BEGIN DATASET RECORDS
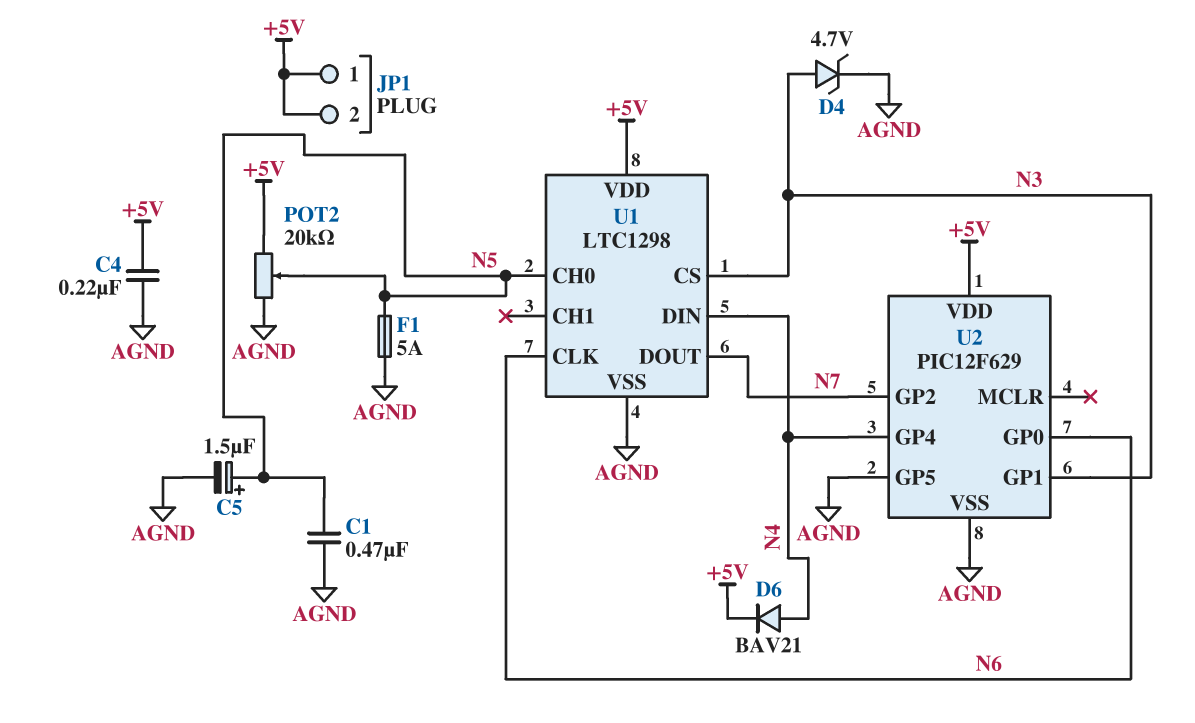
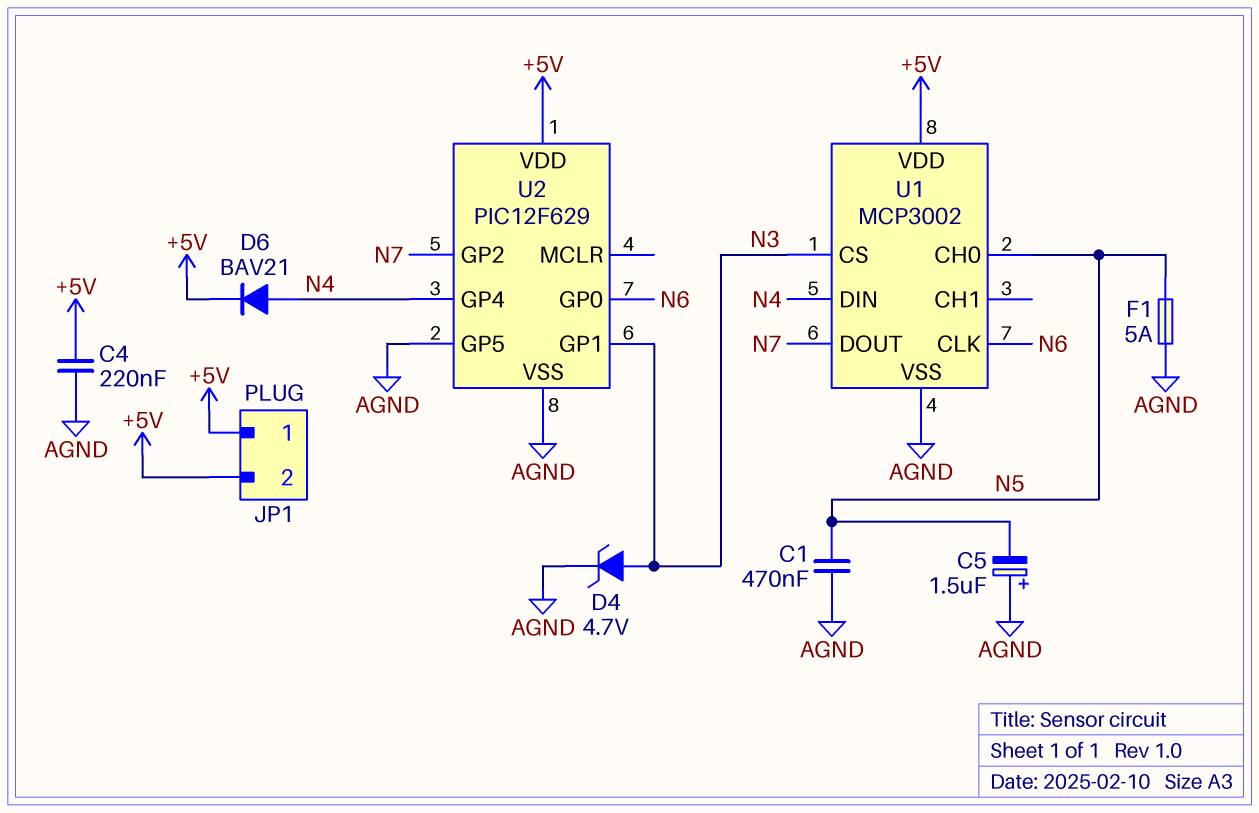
C5: 1.5uF (plus N5, minus AGND) -> 1.5uF (plus AGND, minus N5)
POT2: 20k (+5V, AGND, wiper N5) -> none
U1: LTC1298 -> MCP3002

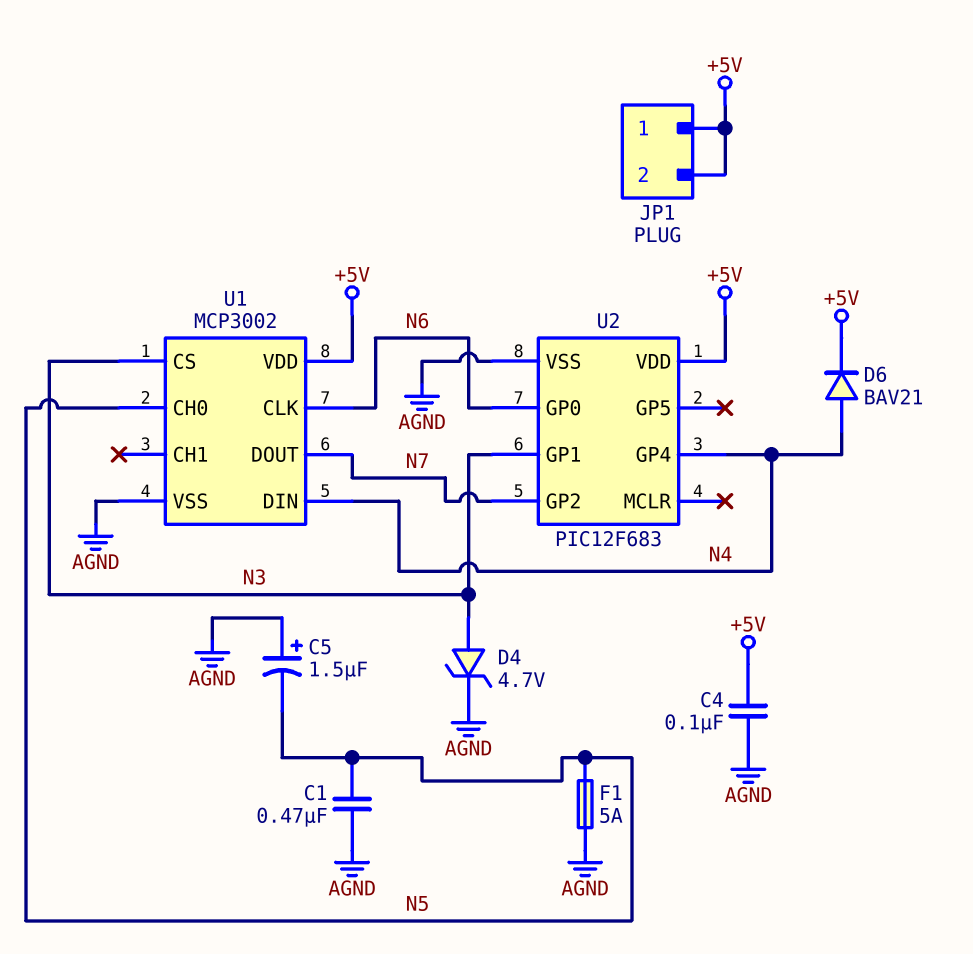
C4: 220nF (+5V, AGND) -> 100nF (+5V, AGND)
U2: PIC12F629 -> PIC12F683
U2 pin GP5: AGND -> none

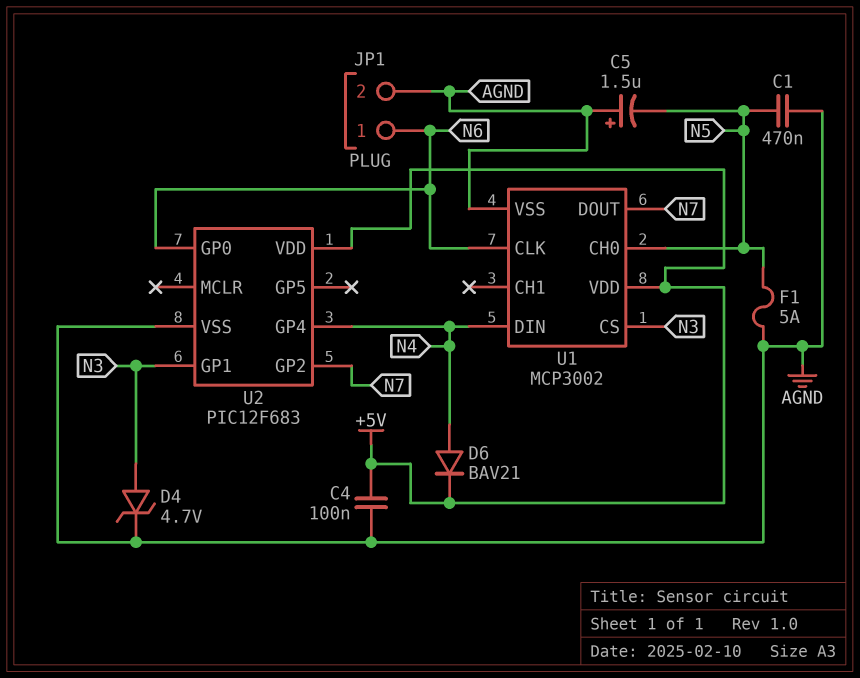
JP1 pin 1: +5V -> N6
JP1 pin 2: +5V -> AGND

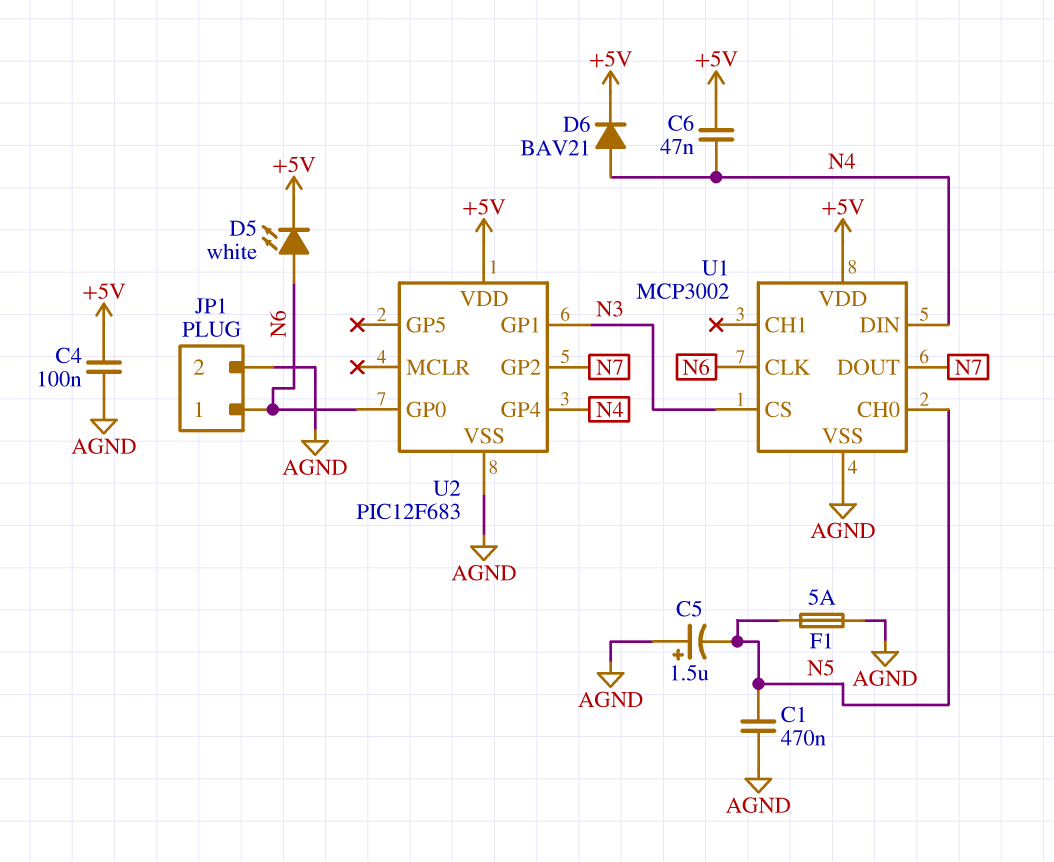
C6: none -> 47nF (+5V, N4)
D4: zener 4.7V (A N3, K AGND) -> none
D5: none -> LED white (A N6, K +5V)

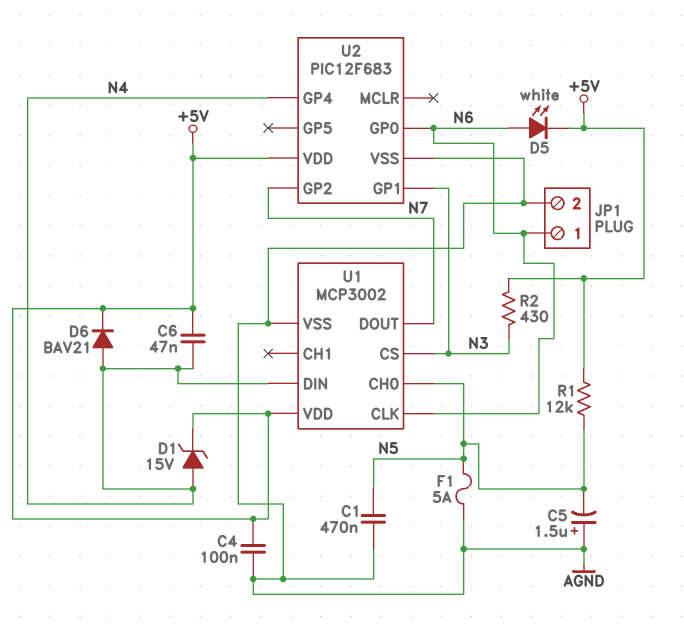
D1: none -> zener 15V (A N4, K +5V)
R1: none -> 12k (+5V, N5)
R2: none -> 430 (+5V, N3)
END DATASET RECORDS
* EXERCISE: Each line in the records above that contains the word "zener" must be copied.

* ANSWER:
D4: zener 4.7V (A N3, K AGND) -> none
D1: none -> zener 15V (A N4, K +5V)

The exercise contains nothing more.